# Work task:
Look through the data below. Show each line where the string "none" occurs.

# Data provided:

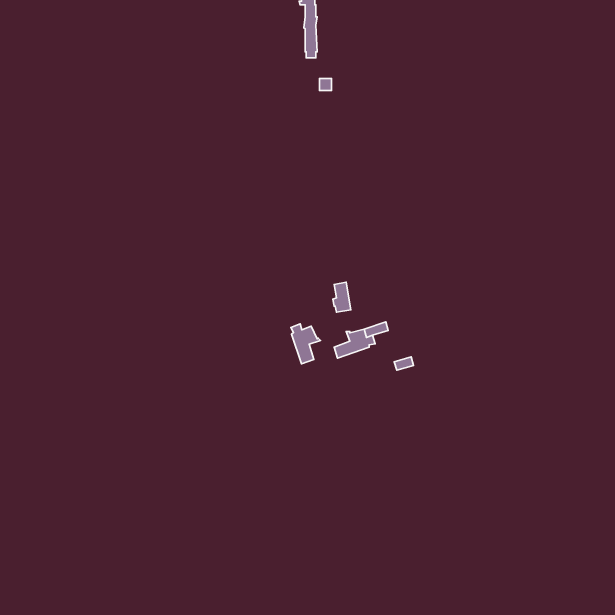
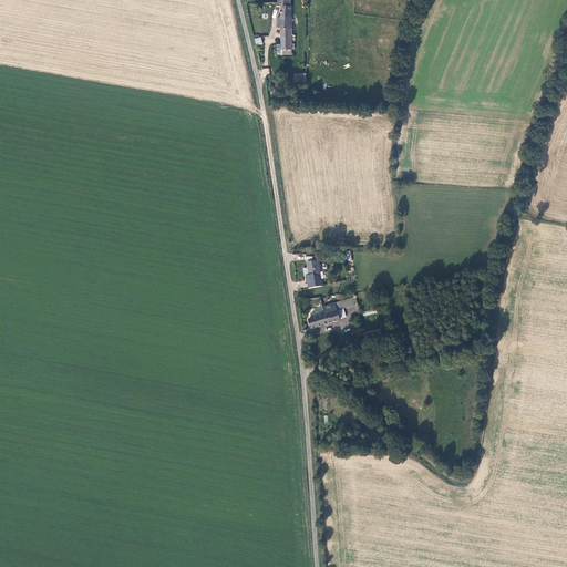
building: [291,324,320,364] -> none

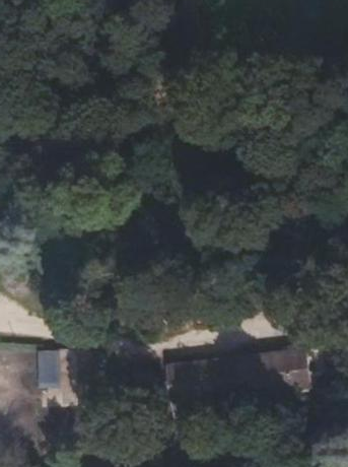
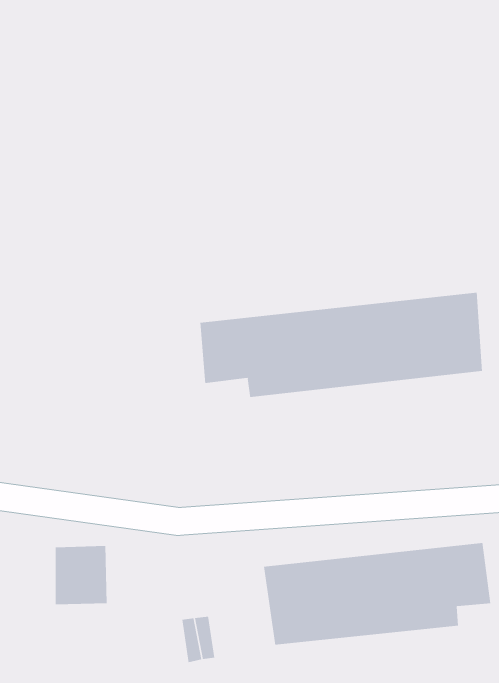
building: none -> [200,292,482,398]

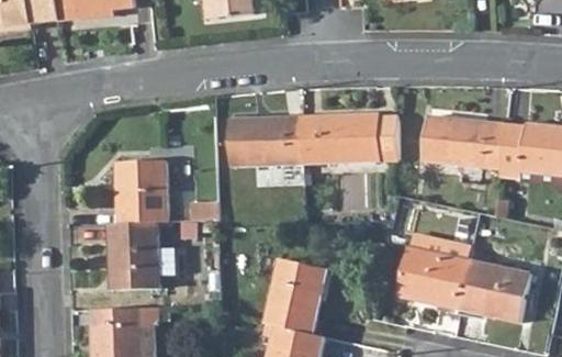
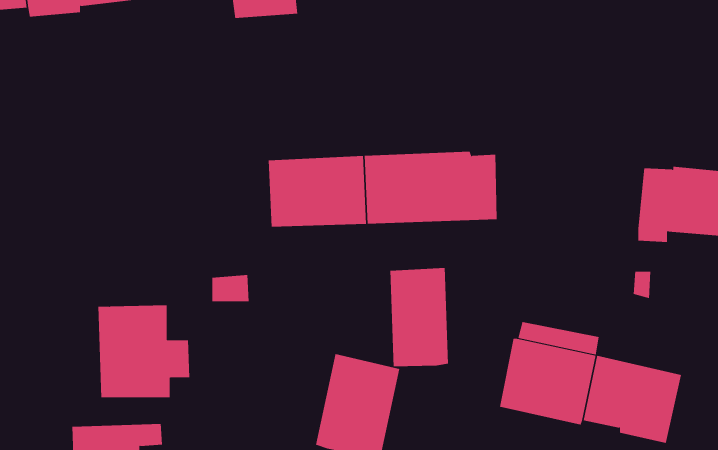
building: [424,116,502,168] -> none
building: [115,159,168,224] -> none
building: none -> [390,267,448,367]

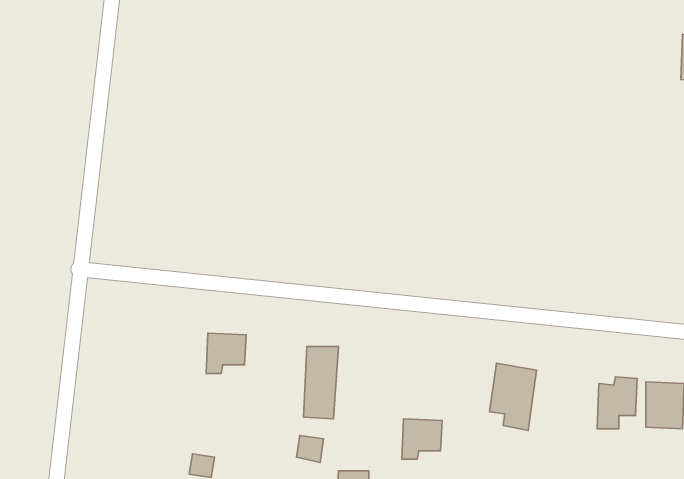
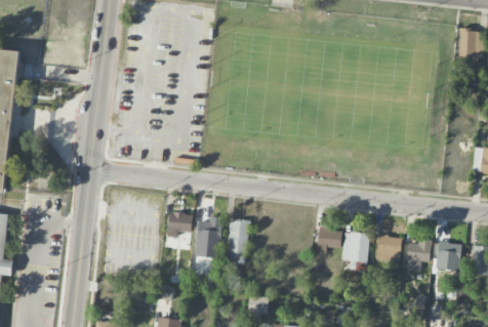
building: none -> [195,217,220,257]
building: none -> [375,236,401,261]
building: [402,419,442,459] -> [316,229,340,253]

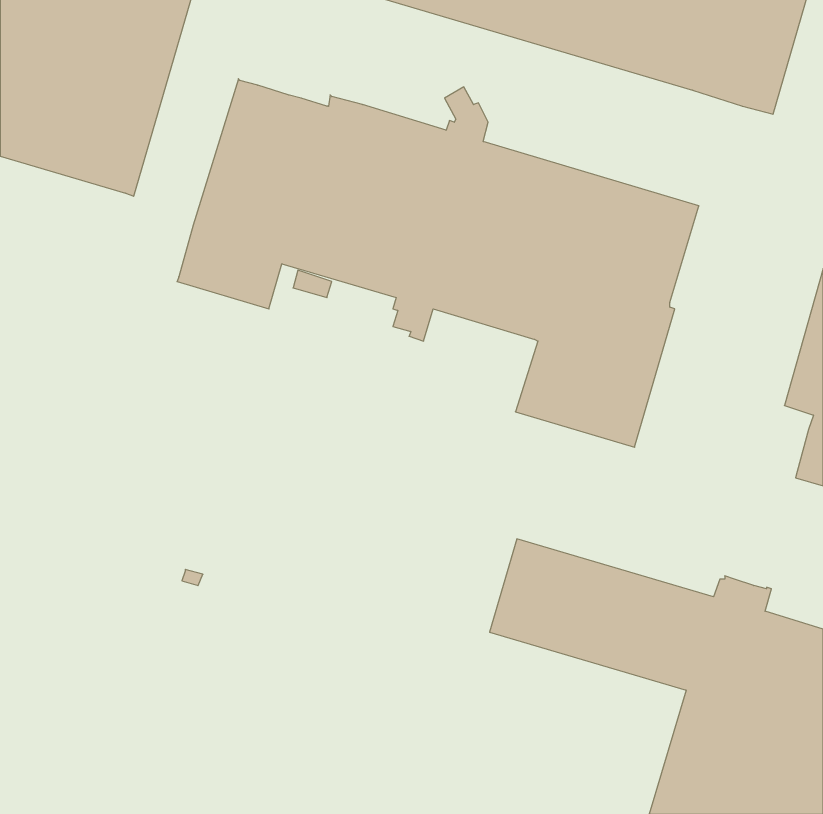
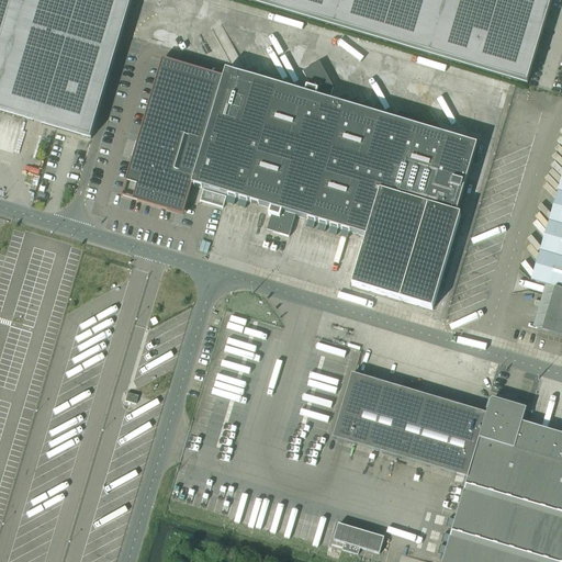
building: none -> [334,519,384,550]

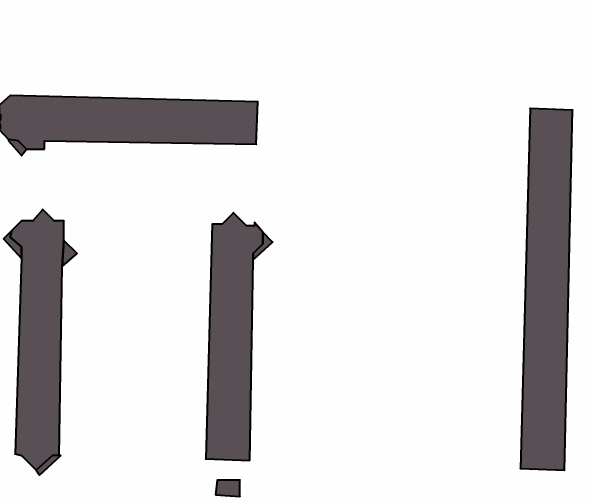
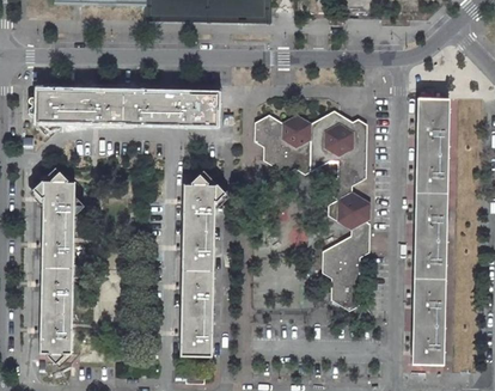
building: none -> [255,111,369,311]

# Response to the exercise:
building: [291,324,320,364] -> none
building: none -> [200,292,482,398]
building: [424,116,502,168] -> none
building: [115,159,168,224] -> none
building: none -> [390,267,448,367]
building: none -> [195,217,220,257]
building: none -> [375,236,401,261]
building: none -> [334,519,384,550]
building: none -> [255,111,369,311]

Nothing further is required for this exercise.